### Exercise prompt
Lift out, unaltered, the lines of the material below between the line holding "ENC pin GND: none -> GND" and the line holding "RTC3 pin SDA: MO -> 11", counting both.
━━━━━━━━━━
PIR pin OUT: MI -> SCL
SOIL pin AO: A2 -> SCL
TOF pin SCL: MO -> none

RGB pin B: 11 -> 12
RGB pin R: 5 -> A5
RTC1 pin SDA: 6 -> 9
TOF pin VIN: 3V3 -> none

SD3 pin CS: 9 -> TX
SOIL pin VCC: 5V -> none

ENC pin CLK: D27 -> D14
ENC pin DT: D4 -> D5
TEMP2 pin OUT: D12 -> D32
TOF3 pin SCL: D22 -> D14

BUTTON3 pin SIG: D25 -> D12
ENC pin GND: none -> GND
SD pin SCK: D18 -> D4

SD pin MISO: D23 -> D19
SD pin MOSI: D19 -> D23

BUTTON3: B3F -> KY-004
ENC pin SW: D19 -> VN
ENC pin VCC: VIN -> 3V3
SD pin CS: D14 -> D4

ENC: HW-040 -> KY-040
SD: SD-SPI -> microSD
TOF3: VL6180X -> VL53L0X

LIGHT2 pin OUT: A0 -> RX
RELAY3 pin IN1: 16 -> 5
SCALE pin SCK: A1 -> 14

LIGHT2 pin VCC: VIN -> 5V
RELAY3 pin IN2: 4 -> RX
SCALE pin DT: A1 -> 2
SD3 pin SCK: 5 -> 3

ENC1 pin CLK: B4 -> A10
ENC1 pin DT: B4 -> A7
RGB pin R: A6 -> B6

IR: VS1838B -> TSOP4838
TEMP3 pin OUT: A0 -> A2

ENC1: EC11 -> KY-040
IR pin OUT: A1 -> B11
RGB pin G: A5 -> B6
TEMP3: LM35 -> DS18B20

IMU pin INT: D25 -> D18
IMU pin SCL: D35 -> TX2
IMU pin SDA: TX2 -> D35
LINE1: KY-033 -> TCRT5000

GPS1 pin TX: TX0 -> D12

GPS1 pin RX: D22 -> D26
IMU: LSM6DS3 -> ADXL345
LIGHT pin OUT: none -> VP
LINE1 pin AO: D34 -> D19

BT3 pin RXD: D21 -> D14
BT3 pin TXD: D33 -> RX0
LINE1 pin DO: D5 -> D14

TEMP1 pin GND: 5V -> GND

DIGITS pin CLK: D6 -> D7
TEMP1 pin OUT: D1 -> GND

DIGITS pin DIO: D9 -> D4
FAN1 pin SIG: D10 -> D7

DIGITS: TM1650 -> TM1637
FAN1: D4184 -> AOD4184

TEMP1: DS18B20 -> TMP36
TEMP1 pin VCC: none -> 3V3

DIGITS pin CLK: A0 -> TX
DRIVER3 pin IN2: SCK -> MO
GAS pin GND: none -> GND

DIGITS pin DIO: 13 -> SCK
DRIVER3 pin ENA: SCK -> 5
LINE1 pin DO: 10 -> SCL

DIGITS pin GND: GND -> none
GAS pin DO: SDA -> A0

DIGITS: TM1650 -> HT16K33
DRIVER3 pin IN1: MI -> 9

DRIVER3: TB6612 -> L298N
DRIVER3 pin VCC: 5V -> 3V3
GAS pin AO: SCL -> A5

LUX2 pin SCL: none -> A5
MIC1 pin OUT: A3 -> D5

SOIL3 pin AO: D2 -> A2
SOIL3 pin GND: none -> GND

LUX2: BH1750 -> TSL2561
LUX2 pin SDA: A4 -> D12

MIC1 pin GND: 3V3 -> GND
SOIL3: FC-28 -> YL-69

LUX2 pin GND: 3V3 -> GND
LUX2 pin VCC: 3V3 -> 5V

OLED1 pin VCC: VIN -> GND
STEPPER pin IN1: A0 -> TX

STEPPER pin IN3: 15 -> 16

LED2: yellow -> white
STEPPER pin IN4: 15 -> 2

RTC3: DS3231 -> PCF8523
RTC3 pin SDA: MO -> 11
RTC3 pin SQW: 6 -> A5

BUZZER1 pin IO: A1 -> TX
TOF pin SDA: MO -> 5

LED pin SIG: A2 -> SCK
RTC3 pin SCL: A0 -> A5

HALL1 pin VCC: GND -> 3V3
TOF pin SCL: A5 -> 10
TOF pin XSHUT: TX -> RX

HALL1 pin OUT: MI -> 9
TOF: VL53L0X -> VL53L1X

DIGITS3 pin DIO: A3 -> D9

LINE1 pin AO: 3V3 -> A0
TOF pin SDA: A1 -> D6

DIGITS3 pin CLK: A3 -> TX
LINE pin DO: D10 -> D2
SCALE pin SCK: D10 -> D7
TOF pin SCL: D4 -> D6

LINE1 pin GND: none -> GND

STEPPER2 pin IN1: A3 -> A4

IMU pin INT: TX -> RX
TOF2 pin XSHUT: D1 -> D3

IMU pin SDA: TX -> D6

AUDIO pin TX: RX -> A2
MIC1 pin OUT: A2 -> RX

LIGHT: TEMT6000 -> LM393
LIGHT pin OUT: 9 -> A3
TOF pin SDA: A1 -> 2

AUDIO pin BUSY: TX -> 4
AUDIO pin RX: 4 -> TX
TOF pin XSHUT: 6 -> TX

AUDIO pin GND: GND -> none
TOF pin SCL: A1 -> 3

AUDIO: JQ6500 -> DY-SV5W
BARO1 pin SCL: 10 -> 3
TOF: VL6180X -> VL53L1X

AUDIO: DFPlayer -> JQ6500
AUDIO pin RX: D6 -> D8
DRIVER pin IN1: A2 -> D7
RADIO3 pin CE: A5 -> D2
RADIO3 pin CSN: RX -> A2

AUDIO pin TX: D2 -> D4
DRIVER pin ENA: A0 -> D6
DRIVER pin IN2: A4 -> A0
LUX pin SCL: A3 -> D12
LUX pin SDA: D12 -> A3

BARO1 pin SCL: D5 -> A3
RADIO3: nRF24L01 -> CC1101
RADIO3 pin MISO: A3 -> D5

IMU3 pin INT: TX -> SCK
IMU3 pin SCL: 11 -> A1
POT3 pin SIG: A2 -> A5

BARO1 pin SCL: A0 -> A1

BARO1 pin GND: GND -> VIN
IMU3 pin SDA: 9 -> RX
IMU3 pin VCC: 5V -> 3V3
━━━━━━━━━━
### Answer below
ENC pin GND: none -> GND
SD pin SCK: D18 -> D4

SD pin MISO: D23 -> D19
SD pin MOSI: D19 -> D23

BUTTON3: B3F -> KY-004
ENC pin SW: D19 -> VN
ENC pin VCC: VIN -> 3V3
SD pin CS: D14 -> D4

ENC: HW-040 -> KY-040
SD: SD-SPI -> microSD
TOF3: VL6180X -> VL53L0X

LIGHT2 pin OUT: A0 -> RX
RELAY3 pin IN1: 16 -> 5
SCALE pin SCK: A1 -> 14

LIGHT2 pin VCC: VIN -> 5V
RELAY3 pin IN2: 4 -> RX
SCALE pin DT: A1 -> 2
SD3 pin SCK: 5 -> 3

ENC1 pin CLK: B4 -> A10
ENC1 pin DT: B4 -> A7
RGB pin R: A6 -> B6

IR: VS1838B -> TSOP4838
TEMP3 pin OUT: A0 -> A2

ENC1: EC11 -> KY-040
IR pin OUT: A1 -> B11
RGB pin G: A5 -> B6
TEMP3: LM35 -> DS18B20

IMU pin INT: D25 -> D18
IMU pin SCL: D35 -> TX2
IMU pin SDA: TX2 -> D35
LINE1: KY-033 -> TCRT5000

GPS1 pin TX: TX0 -> D12

GPS1 pin RX: D22 -> D26
IMU: LSM6DS3 -> ADXL345
LIGHT pin OUT: none -> VP
LINE1 pin AO: D34 -> D19

BT3 pin RXD: D21 -> D14
BT3 pin TXD: D33 -> RX0
LINE1 pin DO: D5 -> D14

TEMP1 pin GND: 5V -> GND

DIGITS pin CLK: D6 -> D7
TEMP1 pin OUT: D1 -> GND

DIGITS pin DIO: D9 -> D4
FAN1 pin SIG: D10 -> D7

DIGITS: TM1650 -> TM1637
FAN1: D4184 -> AOD4184

TEMP1: DS18B20 -> TMP36
TEMP1 pin VCC: none -> 3V3

DIGITS pin CLK: A0 -> TX
DRIVER3 pin IN2: SCK -> MO
GAS pin GND: none -> GND

DIGITS pin DIO: 13 -> SCK
DRIVER3 pin ENA: SCK -> 5
LINE1 pin DO: 10 -> SCL

DIGITS pin GND: GND -> none
GAS pin DO: SDA -> A0

DIGITS: TM1650 -> HT16K33
DRIVER3 pin IN1: MI -> 9

DRIVER3: TB6612 -> L298N
DRIVER3 pin VCC: 5V -> 3V3
GAS pin AO: SCL -> A5

LUX2 pin SCL: none -> A5
MIC1 pin OUT: A3 -> D5

SOIL3 pin AO: D2 -> A2
SOIL3 pin GND: none -> GND

LUX2: BH1750 -> TSL2561
LUX2 pin SDA: A4 -> D12

MIC1 pin GND: 3V3 -> GND
SOIL3: FC-28 -> YL-69

LUX2 pin GND: 3V3 -> GND
LUX2 pin VCC: 3V3 -> 5V

OLED1 pin VCC: VIN -> GND
STEPPER pin IN1: A0 -> TX

STEPPER pin IN3: 15 -> 16

LED2: yellow -> white
STEPPER pin IN4: 15 -> 2

RTC3: DS3231 -> PCF8523
RTC3 pin SDA: MO -> 11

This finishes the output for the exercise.